Data to process →
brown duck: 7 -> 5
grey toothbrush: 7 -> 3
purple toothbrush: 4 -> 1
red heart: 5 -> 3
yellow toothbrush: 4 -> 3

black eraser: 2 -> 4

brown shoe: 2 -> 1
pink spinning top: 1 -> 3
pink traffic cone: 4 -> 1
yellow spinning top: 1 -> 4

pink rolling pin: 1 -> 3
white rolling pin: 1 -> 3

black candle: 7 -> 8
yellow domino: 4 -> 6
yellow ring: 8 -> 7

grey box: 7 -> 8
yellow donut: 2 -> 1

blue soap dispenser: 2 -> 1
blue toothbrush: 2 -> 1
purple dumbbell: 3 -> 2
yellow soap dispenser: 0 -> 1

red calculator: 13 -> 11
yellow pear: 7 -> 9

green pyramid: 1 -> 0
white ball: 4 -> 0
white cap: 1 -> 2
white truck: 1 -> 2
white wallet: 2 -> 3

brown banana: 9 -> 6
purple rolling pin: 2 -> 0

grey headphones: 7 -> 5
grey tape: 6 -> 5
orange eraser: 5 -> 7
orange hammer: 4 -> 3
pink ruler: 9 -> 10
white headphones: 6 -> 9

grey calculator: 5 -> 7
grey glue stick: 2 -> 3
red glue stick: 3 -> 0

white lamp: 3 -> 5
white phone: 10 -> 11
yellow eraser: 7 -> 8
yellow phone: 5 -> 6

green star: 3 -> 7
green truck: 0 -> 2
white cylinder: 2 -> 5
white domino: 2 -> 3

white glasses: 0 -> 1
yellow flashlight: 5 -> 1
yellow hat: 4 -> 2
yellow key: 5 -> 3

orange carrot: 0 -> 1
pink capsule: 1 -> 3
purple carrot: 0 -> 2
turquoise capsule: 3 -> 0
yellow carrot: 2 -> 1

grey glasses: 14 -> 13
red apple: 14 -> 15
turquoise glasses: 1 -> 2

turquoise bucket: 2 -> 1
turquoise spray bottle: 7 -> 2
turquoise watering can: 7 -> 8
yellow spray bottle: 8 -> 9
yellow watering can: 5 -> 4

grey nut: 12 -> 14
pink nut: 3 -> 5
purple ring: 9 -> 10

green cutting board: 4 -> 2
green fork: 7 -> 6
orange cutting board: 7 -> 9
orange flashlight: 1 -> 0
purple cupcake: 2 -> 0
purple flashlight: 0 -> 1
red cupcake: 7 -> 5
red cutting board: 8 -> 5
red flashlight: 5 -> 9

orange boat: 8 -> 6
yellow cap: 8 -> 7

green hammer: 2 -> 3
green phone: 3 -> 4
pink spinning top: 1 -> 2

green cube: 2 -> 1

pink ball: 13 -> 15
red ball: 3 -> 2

Aim of the exercise → Check each line above for the string "rolling", then copy the ones that have it.

Solution for this exercise →
pink rolling pin: 1 -> 3
white rolling pin: 1 -> 3
purple rolling pin: 2 -> 0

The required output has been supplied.